_WORK ITEM_:
Word for word, transcribe the data below.

_SUPPLIED ENTRIES_:
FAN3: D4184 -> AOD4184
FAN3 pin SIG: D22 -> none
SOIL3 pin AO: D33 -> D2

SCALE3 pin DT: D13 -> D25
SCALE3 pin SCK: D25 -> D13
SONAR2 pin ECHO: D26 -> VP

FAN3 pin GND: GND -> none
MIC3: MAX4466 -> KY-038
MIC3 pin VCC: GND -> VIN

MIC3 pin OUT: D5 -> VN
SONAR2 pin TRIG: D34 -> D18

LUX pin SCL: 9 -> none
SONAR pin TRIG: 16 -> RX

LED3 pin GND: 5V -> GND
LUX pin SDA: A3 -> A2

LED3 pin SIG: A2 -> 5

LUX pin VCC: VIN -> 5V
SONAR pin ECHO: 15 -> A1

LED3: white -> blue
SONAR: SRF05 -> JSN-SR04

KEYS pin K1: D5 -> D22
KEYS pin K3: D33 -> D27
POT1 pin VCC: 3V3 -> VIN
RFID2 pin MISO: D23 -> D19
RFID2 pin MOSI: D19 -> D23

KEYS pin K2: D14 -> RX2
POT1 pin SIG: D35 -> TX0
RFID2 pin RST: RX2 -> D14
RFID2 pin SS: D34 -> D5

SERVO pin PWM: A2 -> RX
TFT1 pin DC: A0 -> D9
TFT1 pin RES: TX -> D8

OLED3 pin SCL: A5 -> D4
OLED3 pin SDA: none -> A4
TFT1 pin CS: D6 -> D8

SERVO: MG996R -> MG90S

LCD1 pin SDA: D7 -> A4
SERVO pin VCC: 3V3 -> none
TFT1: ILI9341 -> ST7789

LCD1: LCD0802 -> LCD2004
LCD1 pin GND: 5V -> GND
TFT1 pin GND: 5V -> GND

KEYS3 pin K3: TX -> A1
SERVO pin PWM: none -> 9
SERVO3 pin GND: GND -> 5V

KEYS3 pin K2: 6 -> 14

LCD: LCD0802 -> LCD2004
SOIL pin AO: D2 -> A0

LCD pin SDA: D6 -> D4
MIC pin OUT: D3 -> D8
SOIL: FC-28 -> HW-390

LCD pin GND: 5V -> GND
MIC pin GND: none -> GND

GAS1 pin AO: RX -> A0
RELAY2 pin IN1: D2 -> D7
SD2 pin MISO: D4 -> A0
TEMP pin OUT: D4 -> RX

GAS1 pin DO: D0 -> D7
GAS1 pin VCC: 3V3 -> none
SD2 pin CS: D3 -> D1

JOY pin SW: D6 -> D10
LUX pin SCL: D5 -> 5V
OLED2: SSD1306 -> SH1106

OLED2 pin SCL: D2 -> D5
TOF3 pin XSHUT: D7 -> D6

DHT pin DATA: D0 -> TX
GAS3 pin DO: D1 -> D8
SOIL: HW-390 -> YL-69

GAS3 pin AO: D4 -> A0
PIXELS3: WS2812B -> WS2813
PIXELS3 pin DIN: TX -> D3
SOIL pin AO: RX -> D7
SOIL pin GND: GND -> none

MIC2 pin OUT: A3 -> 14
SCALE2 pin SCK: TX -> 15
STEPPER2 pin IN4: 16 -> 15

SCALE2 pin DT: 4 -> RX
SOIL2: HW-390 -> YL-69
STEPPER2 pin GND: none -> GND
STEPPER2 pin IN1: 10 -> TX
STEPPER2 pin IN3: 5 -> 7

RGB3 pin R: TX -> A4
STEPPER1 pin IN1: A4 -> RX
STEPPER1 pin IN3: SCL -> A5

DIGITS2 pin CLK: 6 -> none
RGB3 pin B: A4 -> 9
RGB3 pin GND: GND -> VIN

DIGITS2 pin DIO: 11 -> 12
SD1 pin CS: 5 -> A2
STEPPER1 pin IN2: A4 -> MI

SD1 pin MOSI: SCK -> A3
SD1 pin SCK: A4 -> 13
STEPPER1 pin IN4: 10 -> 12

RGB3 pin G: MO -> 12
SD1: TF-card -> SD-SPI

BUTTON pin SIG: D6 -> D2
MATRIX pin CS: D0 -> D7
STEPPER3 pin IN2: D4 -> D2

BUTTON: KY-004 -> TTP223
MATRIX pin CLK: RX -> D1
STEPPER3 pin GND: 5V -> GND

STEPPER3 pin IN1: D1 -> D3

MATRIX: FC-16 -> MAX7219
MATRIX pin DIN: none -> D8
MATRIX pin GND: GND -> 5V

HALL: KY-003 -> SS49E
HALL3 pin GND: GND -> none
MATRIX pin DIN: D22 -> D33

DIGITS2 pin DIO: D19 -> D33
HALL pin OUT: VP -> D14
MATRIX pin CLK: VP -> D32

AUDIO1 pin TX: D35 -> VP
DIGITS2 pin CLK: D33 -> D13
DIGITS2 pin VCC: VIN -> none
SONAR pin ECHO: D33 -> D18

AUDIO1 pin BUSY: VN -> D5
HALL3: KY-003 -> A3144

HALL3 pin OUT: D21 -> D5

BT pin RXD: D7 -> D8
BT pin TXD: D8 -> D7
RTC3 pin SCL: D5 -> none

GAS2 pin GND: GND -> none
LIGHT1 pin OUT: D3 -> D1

_EXERCISE RESULT_:
FAN3: D4184 -> AOD4184
FAN3 pin SIG: D22 -> none
SOIL3 pin AO: D33 -> D2

SCALE3 pin DT: D13 -> D25
SCALE3 pin SCK: D25 -> D13
SONAR2 pin ECHO: D26 -> VP

FAN3 pin GND: GND -> none
MIC3: MAX4466 -> KY-038
MIC3 pin VCC: GND -> VIN

MIC3 pin OUT: D5 -> VN
SONAR2 pin TRIG: D34 -> D18

LUX pin SCL: 9 -> none
SONAR pin TRIG: 16 -> RX

LED3 pin GND: 5V -> GND
LUX pin SDA: A3 -> A2

LED3 pin SIG: A2 -> 5

LUX pin VCC: VIN -> 5V
SONAR pin ECHO: 15 -> A1

LED3: white -> blue
SONAR: SRF05 -> JSN-SR04

KEYS pin K1: D5 -> D22
KEYS pin K3: D33 -> D27
POT1 pin VCC: 3V3 -> VIN
RFID2 pin MISO: D23 -> D19
RFID2 pin MOSI: D19 -> D23

KEYS pin K2: D14 -> RX2
POT1 pin SIG: D35 -> TX0
RFID2 pin RST: RX2 -> D14
RFID2 pin SS: D34 -> D5

SERVO pin PWM: A2 -> RX
TFT1 pin DC: A0 -> D9
TFT1 pin RES: TX -> D8

OLED3 pin SCL: A5 -> D4
OLED3 pin SDA: none -> A4
TFT1 pin CS: D6 -> D8

SERVO: MG996R -> MG90S

LCD1 pin SDA: D7 -> A4
SERVO pin VCC: 3V3 -> none
TFT1: ILI9341 -> ST7789

LCD1: LCD0802 -> LCD2004
LCD1 pin GND: 5V -> GND
TFT1 pin GND: 5V -> GND

KEYS3 pin K3: TX -> A1
SERVO pin PWM: none -> 9
SERVO3 pin GND: GND -> 5V

KEYS3 pin K2: 6 -> 14

LCD: LCD0802 -> LCD2004
SOIL pin AO: D2 -> A0

LCD pin SDA: D6 -> D4
MIC pin OUT: D3 -> D8
SOIL: FC-28 -> HW-390

LCD pin GND: 5V -> GND
MIC pin GND: none -> GND

GAS1 pin AO: RX -> A0
RELAY2 pin IN1: D2 -> D7
SD2 pin MISO: D4 -> A0
TEMP pin OUT: D4 -> RX

GAS1 pin DO: D0 -> D7
GAS1 pin VCC: 3V3 -> none
SD2 pin CS: D3 -> D1

JOY pin SW: D6 -> D10
LUX pin SCL: D5 -> 5V
OLED2: SSD1306 -> SH1106

OLED2 pin SCL: D2 -> D5
TOF3 pin XSHUT: D7 -> D6

DHT pin DATA: D0 -> TX
GAS3 pin DO: D1 -> D8
SOIL: HW-390 -> YL-69

GAS3 pin AO: D4 -> A0
PIXELS3: WS2812B -> WS2813
PIXELS3 pin DIN: TX -> D3
SOIL pin AO: RX -> D7
SOIL pin GND: GND -> none

MIC2 pin OUT: A3 -> 14
SCALE2 pin SCK: TX -> 15
STEPPER2 pin IN4: 16 -> 15

SCALE2 pin DT: 4 -> RX
SOIL2: HW-390 -> YL-69
STEPPER2 pin GND: none -> GND
STEPPER2 pin IN1: 10 -> TX
STEPPER2 pin IN3: 5 -> 7

RGB3 pin R: TX -> A4
STEPPER1 pin IN1: A4 -> RX
STEPPER1 pin IN3: SCL -> A5

DIGITS2 pin CLK: 6 -> none
RGB3 pin B: A4 -> 9
RGB3 pin GND: GND -> VIN

DIGITS2 pin DIO: 11 -> 12
SD1 pin CS: 5 -> A2
STEPPER1 pin IN2: A4 -> MI

SD1 pin MOSI: SCK -> A3
SD1 pin SCK: A4 -> 13
STEPPER1 pin IN4: 10 -> 12

RGB3 pin G: MO -> 12
SD1: TF-card -> SD-SPI

BUTTON pin SIG: D6 -> D2
MATRIX pin CS: D0 -> D7
STEPPER3 pin IN2: D4 -> D2

BUTTON: KY-004 -> TTP223
MATRIX pin CLK: RX -> D1
STEPPER3 pin GND: 5V -> GND

STEPPER3 pin IN1: D1 -> D3

MATRIX: FC-16 -> MAX7219
MATRIX pin DIN: none -> D8
MATRIX pin GND: GND -> 5V

HALL: KY-003 -> SS49E
HALL3 pin GND: GND -> none
MATRIX pin DIN: D22 -> D33

DIGITS2 pin DIO: D19 -> D33
HALL pin OUT: VP -> D14
MATRIX pin CLK: VP -> D32

AUDIO1 pin TX: D35 -> VP
DIGITS2 pin CLK: D33 -> D13
DIGITS2 pin VCC: VIN -> none
SONAR pin ECHO: D33 -> D18

AUDIO1 pin BUSY: VN -> D5
HALL3: KY-003 -> A3144

HALL3 pin OUT: D21 -> D5

BT pin RXD: D7 -> D8
BT pin TXD: D8 -> D7
RTC3 pin SCL: D5 -> none

GAS2 pin GND: GND -> none
LIGHT1 pin OUT: D3 -> D1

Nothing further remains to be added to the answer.